◆ EXERCISE DESCRIPTION ◆
Convert every line in the entries below into a JSON list of strings, with one string per line and blank lines omitted.

◆ SUPPLIED DATA ◆
──────────────────────────────

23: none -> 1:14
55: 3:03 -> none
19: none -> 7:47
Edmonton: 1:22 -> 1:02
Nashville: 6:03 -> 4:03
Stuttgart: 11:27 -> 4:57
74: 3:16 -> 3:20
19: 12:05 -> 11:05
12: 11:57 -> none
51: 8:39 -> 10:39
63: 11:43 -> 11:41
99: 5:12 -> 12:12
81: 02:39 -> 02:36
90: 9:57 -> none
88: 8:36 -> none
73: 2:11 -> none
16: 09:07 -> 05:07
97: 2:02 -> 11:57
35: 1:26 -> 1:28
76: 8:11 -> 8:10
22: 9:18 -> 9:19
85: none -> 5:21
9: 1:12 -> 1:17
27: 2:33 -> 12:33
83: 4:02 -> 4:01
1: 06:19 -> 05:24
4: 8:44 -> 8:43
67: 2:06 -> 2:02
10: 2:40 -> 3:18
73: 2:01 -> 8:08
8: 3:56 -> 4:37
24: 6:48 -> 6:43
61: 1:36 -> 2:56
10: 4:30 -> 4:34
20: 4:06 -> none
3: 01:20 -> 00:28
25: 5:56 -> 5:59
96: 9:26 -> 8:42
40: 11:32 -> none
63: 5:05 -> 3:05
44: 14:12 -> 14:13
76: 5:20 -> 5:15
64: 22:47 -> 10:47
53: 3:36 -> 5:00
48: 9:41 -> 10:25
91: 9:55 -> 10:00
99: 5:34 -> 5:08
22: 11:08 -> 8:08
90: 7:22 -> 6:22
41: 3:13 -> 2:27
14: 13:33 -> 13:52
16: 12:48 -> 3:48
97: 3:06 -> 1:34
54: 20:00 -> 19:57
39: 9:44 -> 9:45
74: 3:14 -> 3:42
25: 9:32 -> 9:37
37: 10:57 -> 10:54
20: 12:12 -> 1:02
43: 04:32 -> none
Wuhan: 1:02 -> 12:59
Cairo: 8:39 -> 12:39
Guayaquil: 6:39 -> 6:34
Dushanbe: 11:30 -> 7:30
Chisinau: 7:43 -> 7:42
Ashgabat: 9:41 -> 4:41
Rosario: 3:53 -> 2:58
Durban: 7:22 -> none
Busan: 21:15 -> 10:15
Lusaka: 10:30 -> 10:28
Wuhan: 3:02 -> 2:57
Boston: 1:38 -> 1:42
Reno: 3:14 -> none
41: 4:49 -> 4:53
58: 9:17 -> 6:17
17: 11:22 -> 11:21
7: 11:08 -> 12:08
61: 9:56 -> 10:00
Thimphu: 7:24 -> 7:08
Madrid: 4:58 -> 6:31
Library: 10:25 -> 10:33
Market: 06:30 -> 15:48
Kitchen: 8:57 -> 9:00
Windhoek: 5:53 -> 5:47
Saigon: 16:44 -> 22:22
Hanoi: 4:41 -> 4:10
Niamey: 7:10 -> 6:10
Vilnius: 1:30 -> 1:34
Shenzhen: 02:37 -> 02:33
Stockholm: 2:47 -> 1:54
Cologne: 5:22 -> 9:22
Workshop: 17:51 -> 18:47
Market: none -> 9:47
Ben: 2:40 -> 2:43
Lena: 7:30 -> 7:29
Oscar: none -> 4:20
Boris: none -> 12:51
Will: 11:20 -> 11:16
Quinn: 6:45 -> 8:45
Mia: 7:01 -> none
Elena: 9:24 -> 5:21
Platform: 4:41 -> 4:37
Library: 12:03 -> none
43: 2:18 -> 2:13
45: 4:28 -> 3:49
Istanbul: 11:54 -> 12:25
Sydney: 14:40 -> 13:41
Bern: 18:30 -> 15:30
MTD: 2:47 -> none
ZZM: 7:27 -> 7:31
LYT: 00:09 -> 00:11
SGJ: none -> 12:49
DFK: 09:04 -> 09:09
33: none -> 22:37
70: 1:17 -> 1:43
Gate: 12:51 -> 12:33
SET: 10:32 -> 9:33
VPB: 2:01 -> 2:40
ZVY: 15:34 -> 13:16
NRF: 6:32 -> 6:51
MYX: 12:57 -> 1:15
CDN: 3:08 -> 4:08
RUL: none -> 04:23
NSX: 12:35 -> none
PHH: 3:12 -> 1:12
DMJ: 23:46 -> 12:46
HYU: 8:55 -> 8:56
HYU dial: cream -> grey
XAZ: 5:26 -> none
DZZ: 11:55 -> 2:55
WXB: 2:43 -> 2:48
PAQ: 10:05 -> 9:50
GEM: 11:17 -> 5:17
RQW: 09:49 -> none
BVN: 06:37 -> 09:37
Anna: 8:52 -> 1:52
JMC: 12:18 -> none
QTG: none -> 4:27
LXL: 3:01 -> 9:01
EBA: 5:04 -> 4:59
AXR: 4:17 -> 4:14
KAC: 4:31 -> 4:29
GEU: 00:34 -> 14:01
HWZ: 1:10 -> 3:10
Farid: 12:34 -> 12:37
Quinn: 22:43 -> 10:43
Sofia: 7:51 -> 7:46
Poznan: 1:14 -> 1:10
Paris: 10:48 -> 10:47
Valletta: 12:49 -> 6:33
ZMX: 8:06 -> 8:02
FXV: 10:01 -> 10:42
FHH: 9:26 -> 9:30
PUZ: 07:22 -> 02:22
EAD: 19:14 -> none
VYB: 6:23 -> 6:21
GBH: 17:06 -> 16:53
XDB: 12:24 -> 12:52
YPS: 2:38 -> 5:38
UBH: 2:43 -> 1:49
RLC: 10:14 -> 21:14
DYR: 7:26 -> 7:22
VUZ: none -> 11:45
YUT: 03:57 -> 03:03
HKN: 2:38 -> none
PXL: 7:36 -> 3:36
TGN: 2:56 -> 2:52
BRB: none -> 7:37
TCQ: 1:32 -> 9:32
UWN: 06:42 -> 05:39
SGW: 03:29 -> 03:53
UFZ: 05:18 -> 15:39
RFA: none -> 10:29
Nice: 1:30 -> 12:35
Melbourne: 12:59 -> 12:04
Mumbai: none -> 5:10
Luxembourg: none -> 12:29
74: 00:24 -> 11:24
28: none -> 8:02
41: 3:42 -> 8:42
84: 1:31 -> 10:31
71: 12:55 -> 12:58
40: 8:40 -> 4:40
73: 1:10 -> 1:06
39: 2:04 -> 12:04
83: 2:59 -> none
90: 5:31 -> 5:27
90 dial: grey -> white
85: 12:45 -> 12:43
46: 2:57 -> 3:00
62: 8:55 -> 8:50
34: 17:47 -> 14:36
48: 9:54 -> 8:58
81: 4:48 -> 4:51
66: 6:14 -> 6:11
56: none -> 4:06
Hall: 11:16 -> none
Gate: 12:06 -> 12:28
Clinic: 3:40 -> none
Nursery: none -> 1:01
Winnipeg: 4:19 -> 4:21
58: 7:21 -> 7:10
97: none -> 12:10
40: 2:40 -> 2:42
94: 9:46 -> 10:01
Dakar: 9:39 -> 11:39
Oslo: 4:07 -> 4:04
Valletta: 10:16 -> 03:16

──────────────────────────────

◆ FINAL RESULT ◆
[
  "23: none -> 1:14",
  "55: 3:03 -> none",
  "19: none -> 7:47",
  "Edmonton: 1:22 -> 1:02",
  "Nashville: 6:03 -> 4:03",
  "Stuttgart: 11:27 -> 4:57",
  "74: 3:16 -> 3:20",
  "19: 12:05 -> 11:05",
  "12: 11:57 -> none",
  "51: 8:39 -> 10:39",
  "63: 11:43 -> 11:41",
  "99: 5:12 -> 12:12",
  "81: 02:39 -> 02:36",
  "90: 9:57 -> none",
  "88: 8:36 -> none",
  "73: 2:11 -> none",
  "16: 09:07 -> 05:07",
  "97: 2:02 -> 11:57",
  "35: 1:26 -> 1:28",
  "76: 8:11 -> 8:10",
  "22: 9:18 -> 9:19",
  "85: none -> 5:21",
  "9: 1:12 -> 1:17",
  "27: 2:33 -> 12:33",
  "83: 4:02 -> 4:01",
  "1: 06:19 -> 05:24",
  "4: 8:44 -> 8:43",
  "67: 2:06 -> 2:02",
  "10: 2:40 -> 3:18",
  "73: 2:01 -> 8:08",
  "8: 3:56 -> 4:37",
  "24: 6:48 -> 6:43",
  "61: 1:36 -> 2:56",
  "10: 4:30 -> 4:34",
  "20: 4:06 -> none",
  "3: 01:20 -> 00:28",
  "25: 5:56 -> 5:59",
  "96: 9:26 -> 8:42",
  "40: 11:32 -> none",
  "63: 5:05 -> 3:05",
  "44: 14:12 -> 14:13",
  "76: 5:20 -> 5:15",
  "64: 22:47 -> 10:47",
  "53: 3:36 -> 5:00",
  "48: 9:41 -> 10:25",
  "91: 9:55 -> 10:00",
  "99: 5:34 -> 5:08",
  "22: 11:08 -> 8:08",
  "90: 7:22 -> 6:22",
  "41: 3:13 -> 2:27",
  "14: 13:33 -> 13:52",
  "16: 12:48 -> 3:48",
  "97: 3:06 -> 1:34",
  "54: 20:00 -> 19:57",
  "39: 9:44 -> 9:45",
  "74: 3:14 -> 3:42",
  "25: 9:32 -> 9:37",
  "37: 10:57 -> 10:54",
  "20: 12:12 -> 1:02",
  "43: 04:32 -> none",
  "Wuhan: 1:02 -> 12:59",
  "Cairo: 8:39 -> 12:39",
  "Guayaquil: 6:39 -> 6:34",
  "Dushanbe: 11:30 -> 7:30",
  "Chisinau: 7:43 -> 7:42",
  "Ashgabat: 9:41 -> 4:41",
  "Rosario: 3:53 -> 2:58",
  "Durban: 7:22 -> none",
  "Busan: 21:15 -> 10:15",
  "Lusaka: 10:30 -> 10:28",
  "Wuhan: 3:02 -> 2:57",
  "Boston: 1:38 -> 1:42",
  "Reno: 3:14 -> none",
  "41: 4:49 -> 4:53",
  "58: 9:17 -> 6:17",
  "17: 11:22 -> 11:21",
  "7: 11:08 -> 12:08",
  "61: 9:56 -> 10:00",
  "Thimphu: 7:24 -> 7:08",
  "Madrid: 4:58 -> 6:31",
  "Library: 10:25 -> 10:33",
  "Market: 06:30 -> 15:48",
  "Kitchen: 8:57 -> 9:00",
  "Windhoek: 5:53 -> 5:47",
  "Saigon: 16:44 -> 22:22",
  "Hanoi: 4:41 -> 4:10",
  "Niamey: 7:10 -> 6:10",
  "Vilnius: 1:30 -> 1:34",
  "Shenzhen: 02:37 -> 02:33",
  "Stockholm: 2:47 -> 1:54",
  "Cologne: 5:22 -> 9:22",
  "Workshop: 17:51 -> 18:47",
  "Market: none -> 9:47",
  "Ben: 2:40 -> 2:43",
  "Lena: 7:30 -> 7:29",
  "Oscar: none -> 4:20",
  "Boris: none -> 12:51",
  "Will: 11:20 -> 11:16",
  "Quinn: 6:45 -> 8:45",
  "Mia: 7:01 -> none",
  "Elena: 9:24 -> 5:21",
  "Platform: 4:41 -> 4:37",
  "Library: 12:03 -> none",
  "43: 2:18 -> 2:13",
  "45: 4:28 -> 3:49",
  "Istanbul: 11:54 -> 12:25",
  "Sydney: 14:40 -> 13:41",
  "Bern: 18:30 -> 15:30",
  "MTD: 2:47 -> none",
  "ZZM: 7:27 -> 7:31",
  "LYT: 00:09 -> 00:11",
  "SGJ: none -> 12:49",
  "DFK: 09:04 -> 09:09",
  "33: none -> 22:37",
  "70: 1:17 -> 1:43",
  "Gate: 12:51 -> 12:33",
  "SET: 10:32 -> 9:33",
  "VPB: 2:01 -> 2:40",
  "ZVY: 15:34 -> 13:16",
  "NRF: 6:32 -> 6:51",
  "MYX: 12:57 -> 1:15",
  "CDN: 3:08 -> 4:08",
  "RUL: none -> 04:23",
  "NSX: 12:35 -> none",
  "PHH: 3:12 -> 1:12",
  "DMJ: 23:46 -> 12:46",
  "HYU: 8:55 -> 8:56",
  "HYU dial: cream -> grey",
  "XAZ: 5:26 -> none",
  "DZZ: 11:55 -> 2:55",
  "WXB: 2:43 -> 2:48",
  "PAQ: 10:05 -> 9:50",
  "GEM: 11:17 -> 5:17",
  "RQW: 09:49 -> none",
  "BVN: 06:37 -> 09:37",
  "Anna: 8:52 -> 1:52",
  "JMC: 12:18 -> none",
  "QTG: none -> 4:27",
  "LXL: 3:01 -> 9:01",
  "EBA: 5:04 -> 4:59",
  "AXR: 4:17 -> 4:14",
  "KAC: 4:31 -> 4:29",
  "GEU: 00:34 -> 14:01",
  "HWZ: 1:10 -> 3:10",
  "Farid: 12:34 -> 12:37",
  "Quinn: 22:43 -> 10:43",
  "Sofia: 7:51 -> 7:46",
  "Poznan: 1:14 -> 1:10",
  "Paris: 10:48 -> 10:47",
  "Valletta: 12:49 -> 6:33",
  "ZMX: 8:06 -> 8:02",
  "FXV: 10:01 -> 10:42",
  "FHH: 9:26 -> 9:30",
  "PUZ: 07:22 -> 02:22",
  "EAD: 19:14 -> none",
  "VYB: 6:23 -> 6:21",
  "GBH: 17:06 -> 16:53",
  "XDB: 12:24 -> 12:52",
  "YPS: 2:38 -> 5:38",
  "UBH: 2:43 -> 1:49",
  "RLC: 10:14 -> 21:14",
  "DYR: 7:26 -> 7:22",
  "VUZ: none -> 11:45",
  "YUT: 03:57 -> 03:03",
  "HKN: 2:38 -> none",
  "PXL: 7:36 -> 3:36",
  "TGN: 2:56 -> 2:52",
  "BRB: none -> 7:37",
  "TCQ: 1:32 -> 9:32",
  "UWN: 06:42 -> 05:39",
  "SGW: 03:29 -> 03:53",
  "UFZ: 05:18 -> 15:39",
  "RFA: none -> 10:29",
  "Nice: 1:30 -> 12:35",
  "Melbourne: 12:59 -> 12:04",
  "Mumbai: none -> 5:10",
  "Luxembourg: none -> 12:29",
  "74: 00:24 -> 11:24",
  "28: none -> 8:02",
  "41: 3:42 -> 8:42",
  "84: 1:31 -> 10:31",
  "71: 12:55 -> 12:58",
  "40: 8:40 -> 4:40",
  "73: 1:10 -> 1:06",
  "39: 2:04 -> 12:04",
  "83: 2:59 -> none",
  "90: 5:31 -> 5:27",
  "90 dial: grey -> white",
  "85: 12:45 -> 12:43",
  "46: 2:57 -> 3:00",
  "62: 8:55 -> 8:50",
  "34: 17:47 -> 14:36",
  "48: 9:54 -> 8:58",
  "81: 4:48 -> 4:51",
  "66: 6:14 -> 6:11",
  "56: none -> 4:06",
  "Hall: 11:16 -> none",
  "Gate: 12:06 -> 12:28",
  "Clinic: 3:40 -> none",
  "Nursery: none -> 1:01",
  "Winnipeg: 4:19 -> 4:21",
  "58: 7:21 -> 7:10",
  "97: none -> 12:10",
  "40: 2:40 -> 2:42",
  "94: 9:46 -> 10:01",
  "Dakar: 9:39 -> 11:39",
  "Oslo: 4:07 -> 4:04",
  "Valletta: 10:16 -> 03:16"
]